**TASK GOAL**:
Each record that follows is to be duplicated exactly, though its pictures are not.

**DATA FOR PROCESSING**:
━━━━━━━━━━━━━━━━━━━━━━━━━━━━━━

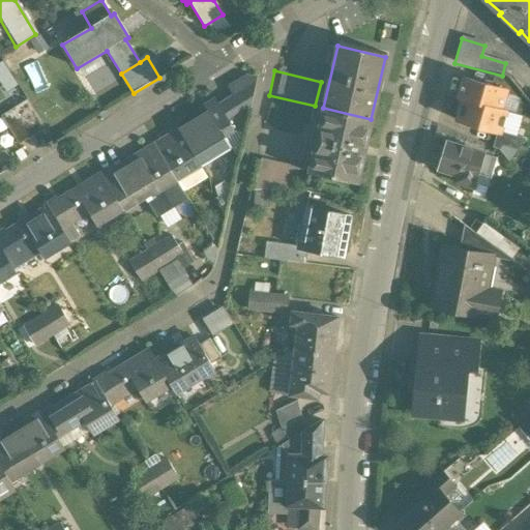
[(245,78),(228,89),(233,97),(242,113),(249,109),(256,80),(254,74),(247,80),(245,78)]
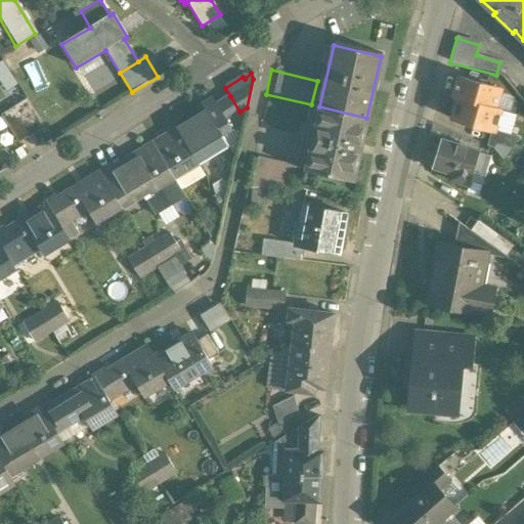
[(496,88),(457,78),(451,97),(457,99),(495,110),(500,94),(496,88)]
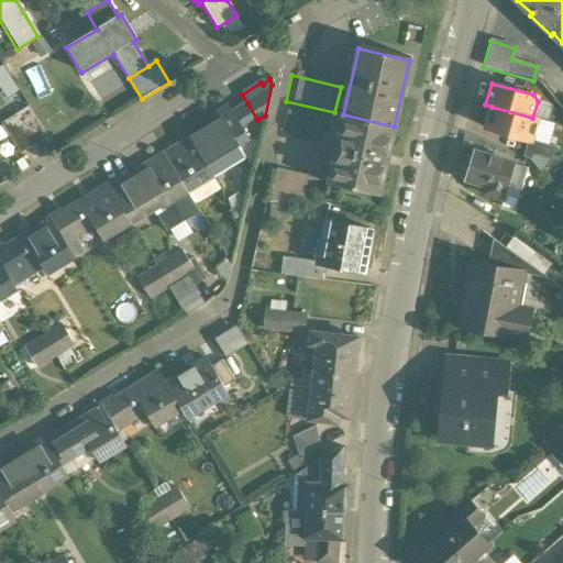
[(247,103),(231,114),(241,131),(257,120),(247,103)]
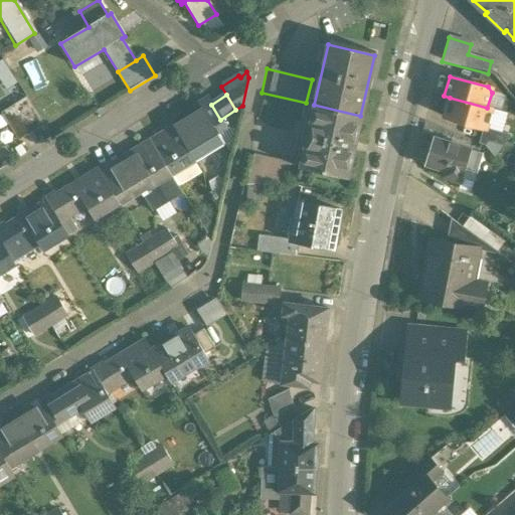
[(487,108),(450,98),(444,118),(483,130),(486,131),(487,129),(492,110),(487,108)]
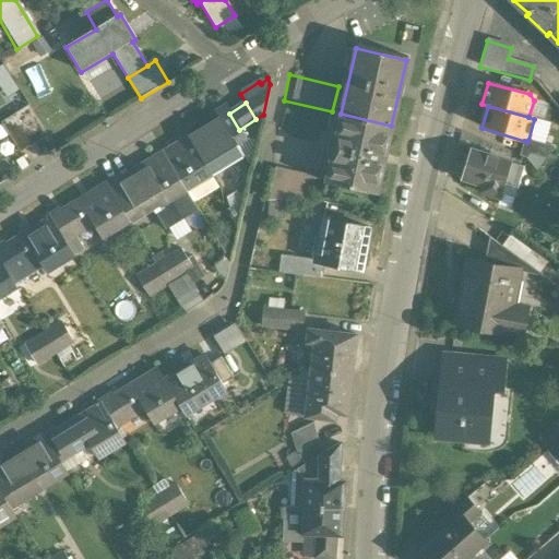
[(45,138),(26,107),(14,116),(32,145),(45,138)]
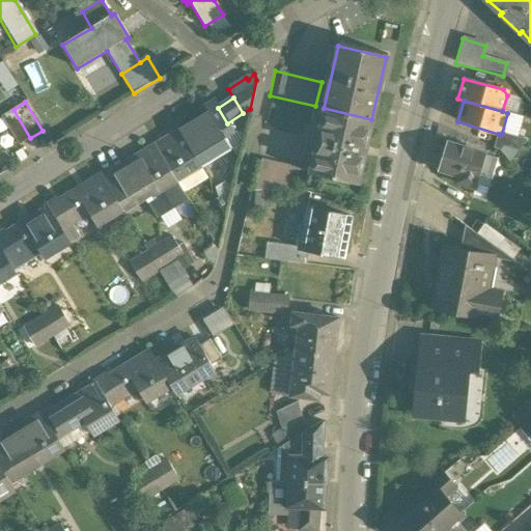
[(207,116),(176,135),(178,138),(157,150),(184,194),(206,180),(199,169),(230,149),(224,139),(233,133),(218,108),(216,105),(204,112),(207,116)]
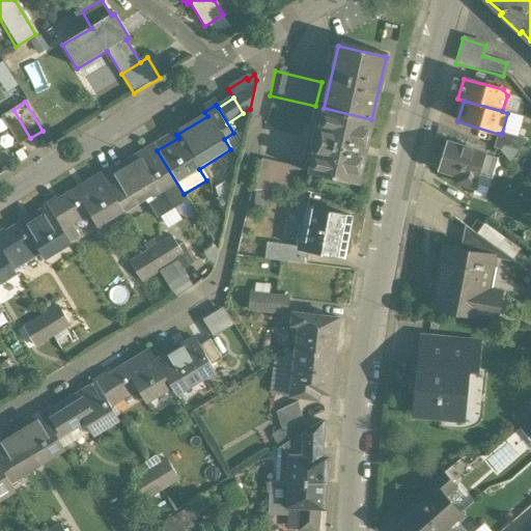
[(371,119),(324,108),(309,172),(357,184),(371,119)]
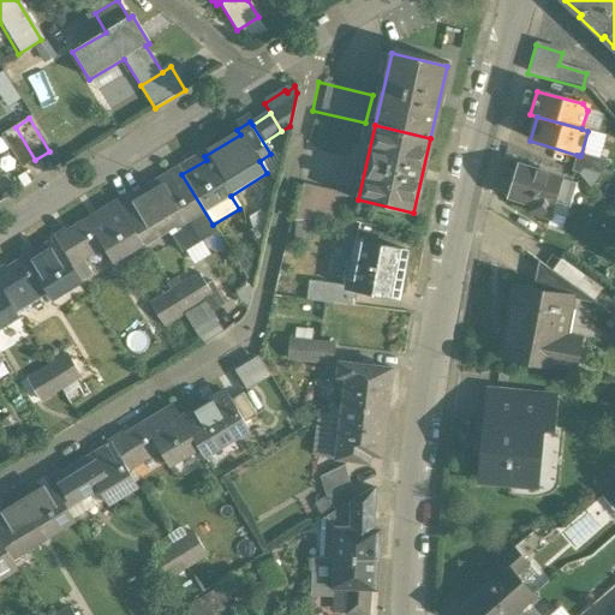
[(35,160),(16,127),(0,137),(21,168),(35,160)]
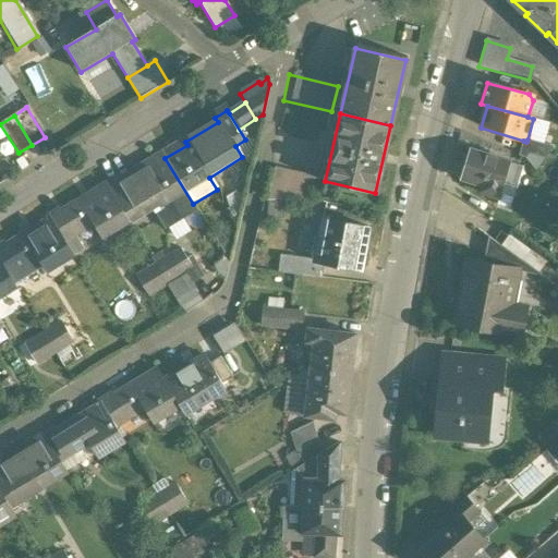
[(553,147),(528,140),(526,142),(523,141),(518,156),(524,158),(535,171),(553,147)]
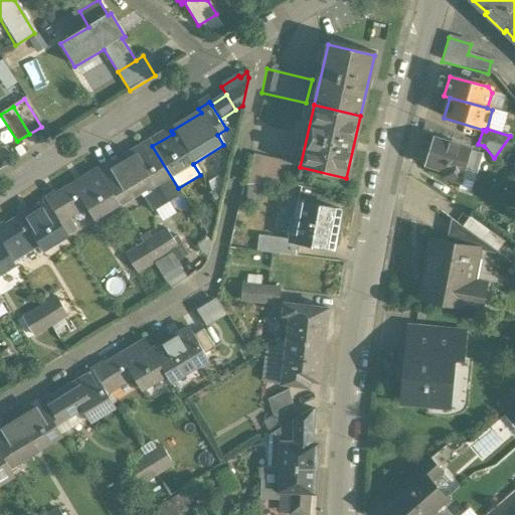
[(467,149),(433,138),(424,166),(443,171),(442,177),(459,183),(463,169),(476,173),(482,154),(467,150),(467,149)]
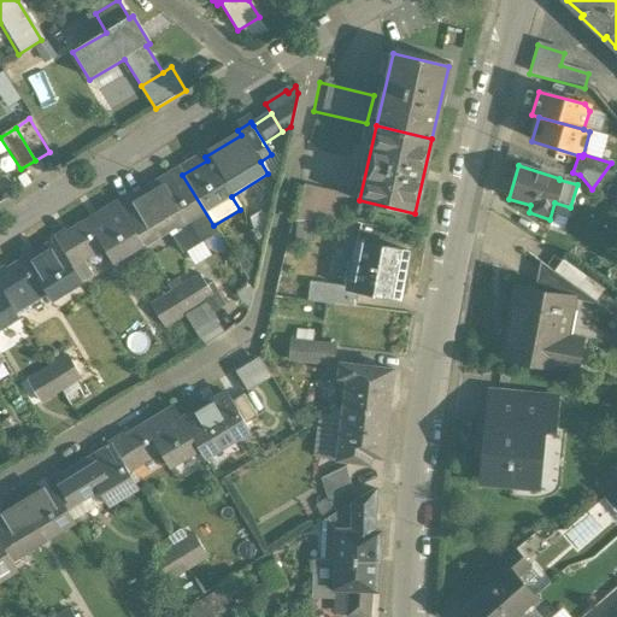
[(213,225),(182,175),(154,192),(153,189),(129,204),(144,228),(133,234),(140,245),(172,224),(175,229),(168,234),(180,256),(217,233),(213,225)]
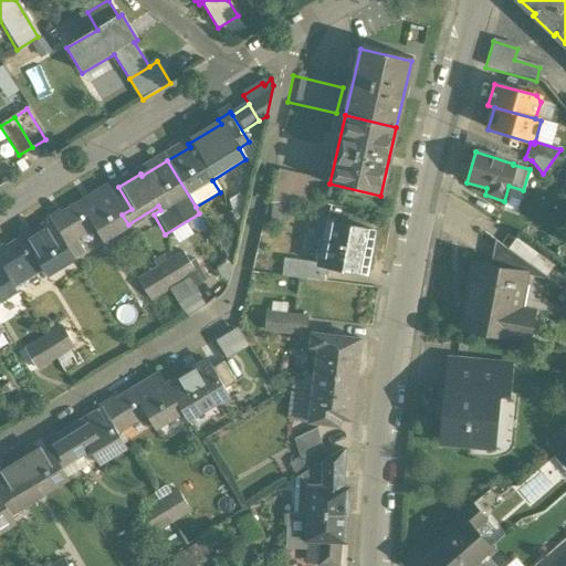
[(317,180),(272,170),(265,201),(312,201),(317,180)]
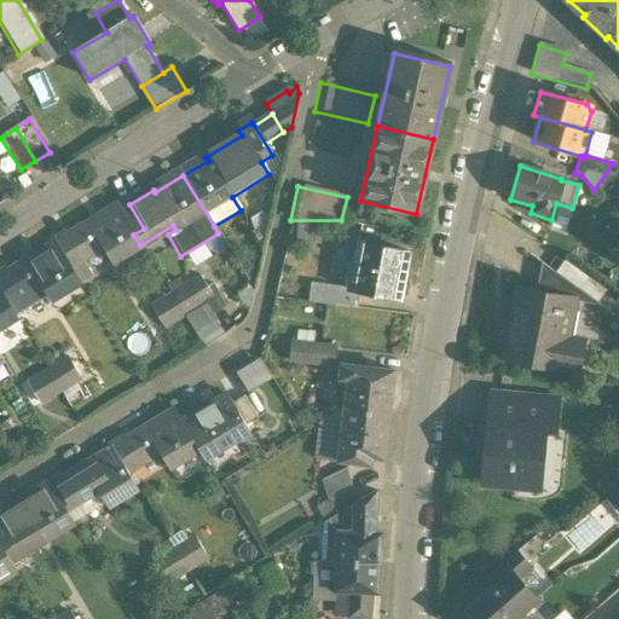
[(129,204),(128,201),(117,207),(119,210),(133,235),(144,229),(129,204)]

━━━━━━━━━━━━━━━━━━━━━━━━━━━━━━

**YOUR SOLUTION**:
[(245,78),(228,89),(233,97),(242,113),(249,109),(256,80),(254,74),(247,80),(245,78)]
[(496,88),(457,78),(451,97),(457,99),(495,110),(500,94),(496,88)]
[(247,103),(231,114),(241,131),(257,120),(247,103)]
[(487,108),(450,98),(444,118),(483,130),(486,131),(487,129),(492,110),(487,108)]
[(45,138),(26,107),(14,116),(32,145),(45,138)]
[(207,116),(176,135),(178,138),(157,150),(184,194),(206,180),(199,169),(230,149),(224,139),(233,133),(218,108),(216,105),(204,112),(207,116)]
[(371,119),(324,108),(309,172),(357,184),(371,119)]
[(35,160),(16,127),(0,137),(21,168),(35,160)]
[(553,147),(528,140),(526,142),(523,141),(518,156),(524,158),(535,171),(553,147)]
[(467,149),(433,138),(424,166),(443,171),(442,177),(459,183),(463,169),(476,173),(482,154),(467,150),(467,149)]
[(213,225),(182,175),(154,192),(153,189),(129,204),(144,228),(133,234),(140,245),(172,224),(175,229),(168,234),(180,256),(217,233),(213,225)]
[(317,180),(272,170),(265,201),(312,201),(317,180)]
[(129,204),(128,201),(117,207),(119,210),(133,235),(144,229),(129,204)]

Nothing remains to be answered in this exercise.